» **WHAT NEEDS TO BE DONE**
Write the listing below out again word for word, without a single picture.

» **SUPPLIED MATERIAL**

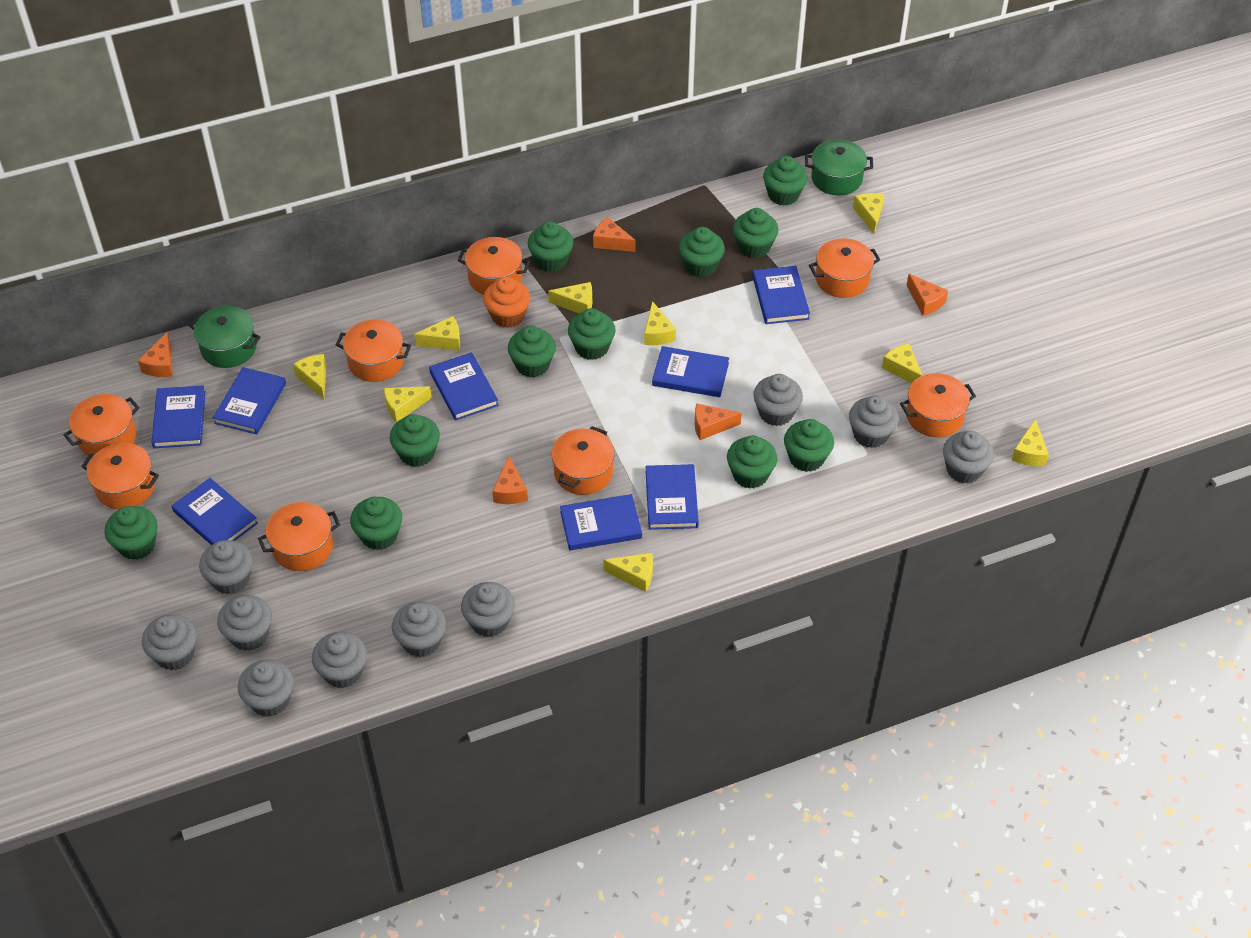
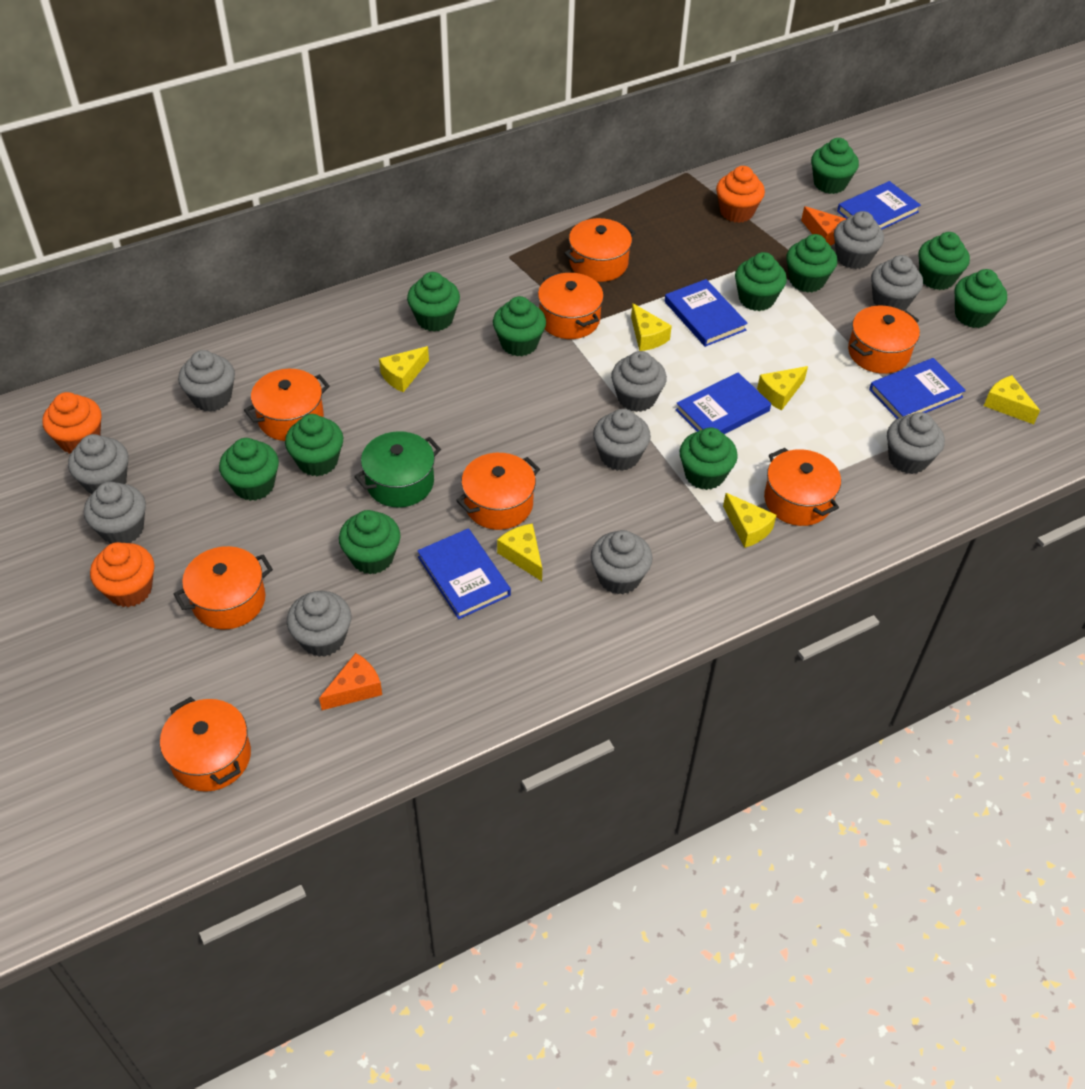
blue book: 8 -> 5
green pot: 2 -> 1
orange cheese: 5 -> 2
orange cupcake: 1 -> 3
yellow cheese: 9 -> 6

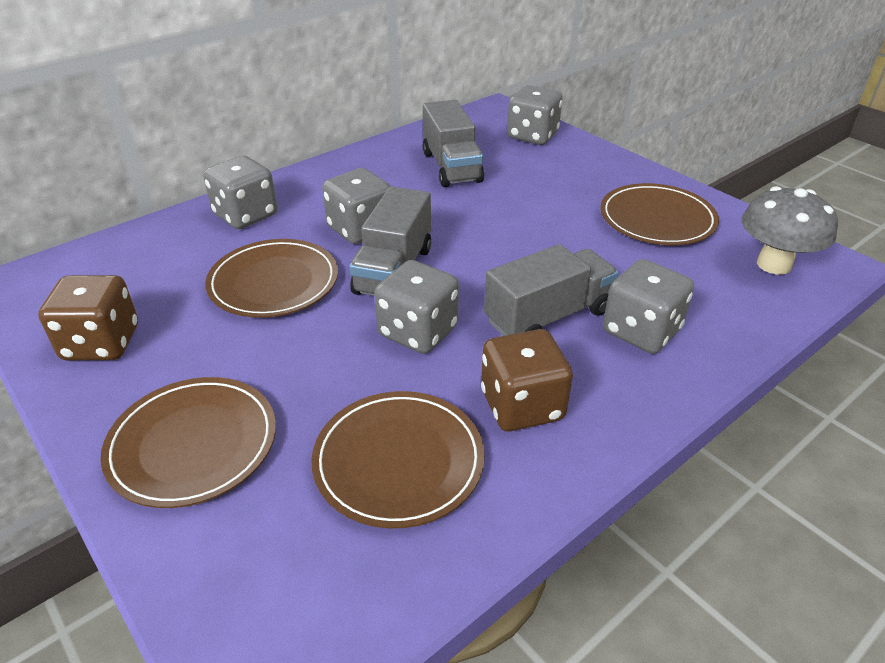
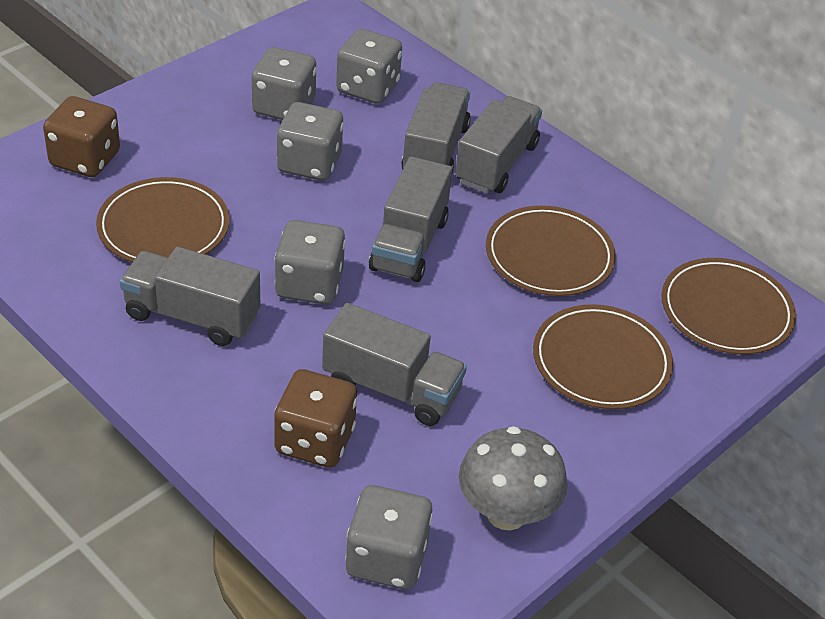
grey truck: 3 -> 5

» **TASK RESULT**
blue book: 8 -> 5
green pot: 2 -> 1
orange cheese: 5 -> 2
orange cupcake: 1 -> 3
yellow cheese: 9 -> 6

grey truck: 3 -> 5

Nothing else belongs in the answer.